— WHAT YOU ARE ASKED TO DO —
Copy each line of the records exactly, stopping only after the line that contains "first_place: [252, 52, 285, 87]" has been written, and leave pictures out.

— DATA TO PROCESS —
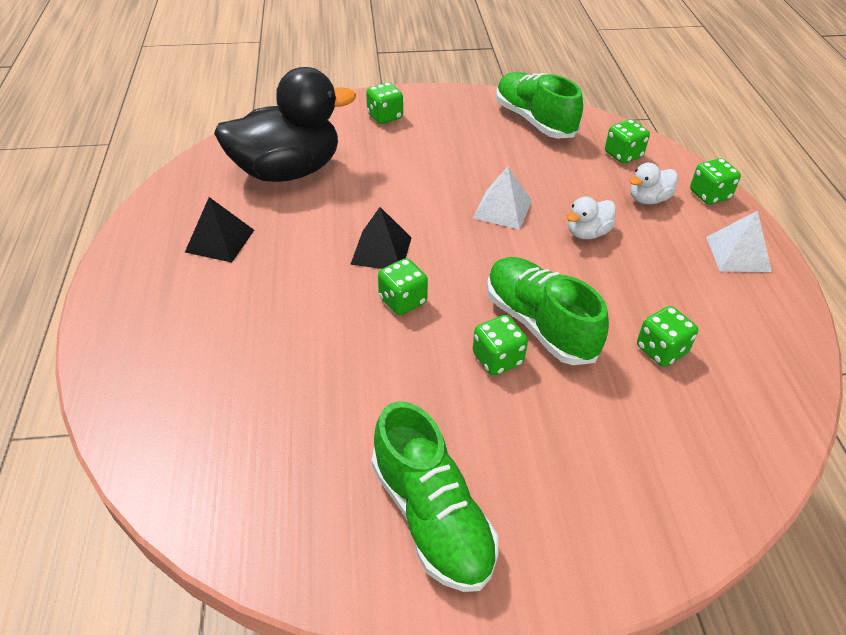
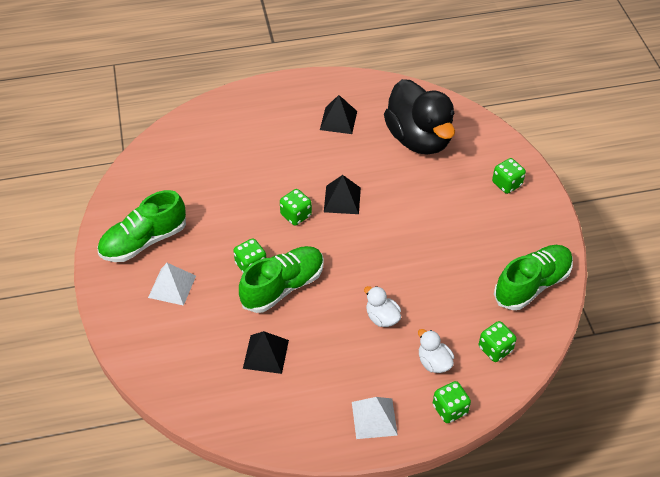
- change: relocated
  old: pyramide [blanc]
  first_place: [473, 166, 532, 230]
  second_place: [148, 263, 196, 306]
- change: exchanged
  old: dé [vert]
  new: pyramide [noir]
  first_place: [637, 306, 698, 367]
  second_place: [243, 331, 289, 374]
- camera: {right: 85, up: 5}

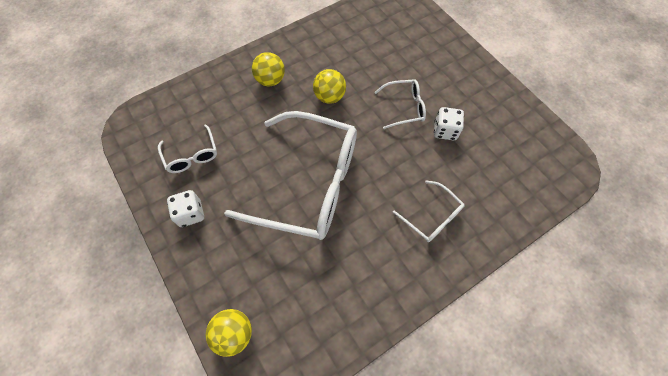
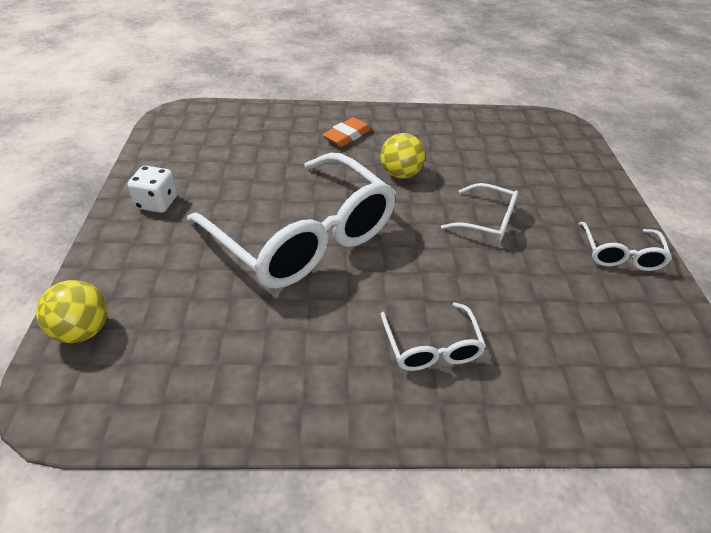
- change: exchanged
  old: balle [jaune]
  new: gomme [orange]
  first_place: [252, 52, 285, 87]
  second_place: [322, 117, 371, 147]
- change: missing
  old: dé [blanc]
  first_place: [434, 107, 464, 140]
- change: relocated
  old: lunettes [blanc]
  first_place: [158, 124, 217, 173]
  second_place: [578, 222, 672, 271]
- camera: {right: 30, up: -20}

— ANSWER SECTION —
- change: relocated
  old: pyramide [blanc]
  first_place: [473, 166, 532, 230]
  second_place: [148, 263, 196, 306]
- change: exchanged
  old: dé [vert]
  new: pyramide [noir]
  first_place: [637, 306, 698, 367]
  second_place: [243, 331, 289, 374]
- camera: {right: 85, up: 5}

- change: exchanged
  old: balle [jaune]
  new: gomme [orange]
  first_place: [252, 52, 285, 87]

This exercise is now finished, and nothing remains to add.